> [Material for this task]

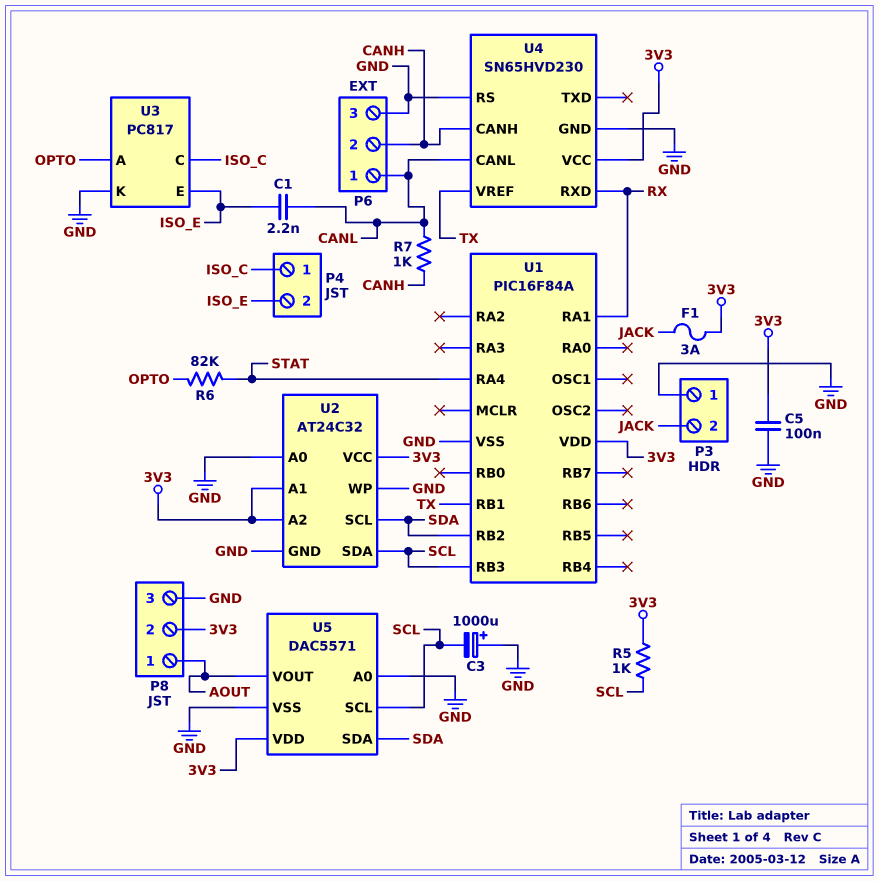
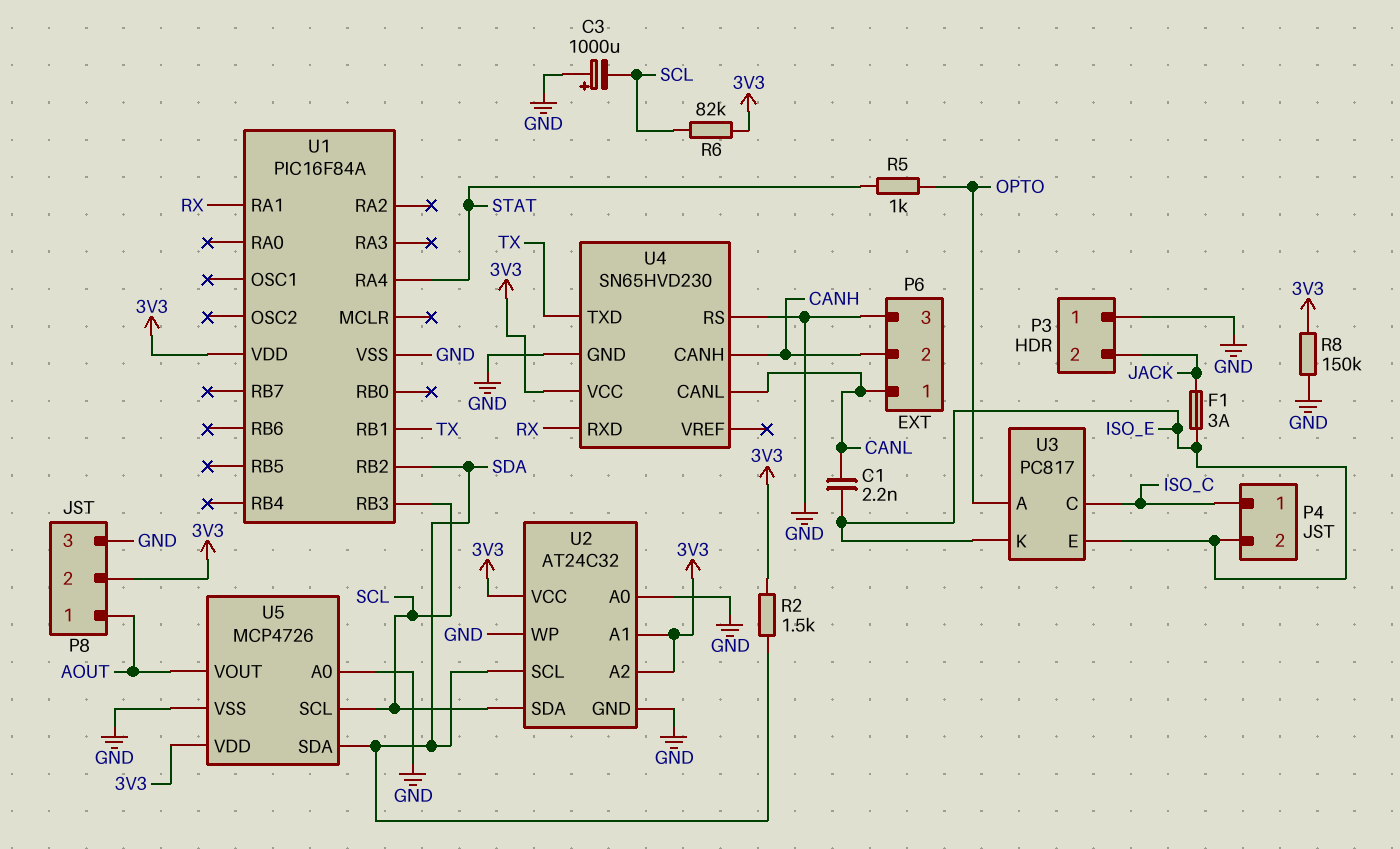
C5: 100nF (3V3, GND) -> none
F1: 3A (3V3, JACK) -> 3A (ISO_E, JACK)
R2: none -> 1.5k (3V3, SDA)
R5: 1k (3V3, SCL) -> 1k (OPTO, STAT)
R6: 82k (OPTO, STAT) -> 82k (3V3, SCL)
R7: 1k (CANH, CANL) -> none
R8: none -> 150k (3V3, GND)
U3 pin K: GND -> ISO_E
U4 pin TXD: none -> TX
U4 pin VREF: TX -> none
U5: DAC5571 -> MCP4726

> [What to do] Copy all lines above containing the string "none".

> [Answer]
C5: 100nF (3V3, GND) -> none
R2: none -> 1.5k (3V3, SDA)
R7: 1k (CANH, CANL) -> none
R8: none -> 150k (3V3, GND)
U4 pin TXD: none -> TX
U4 pin VREF: TX -> none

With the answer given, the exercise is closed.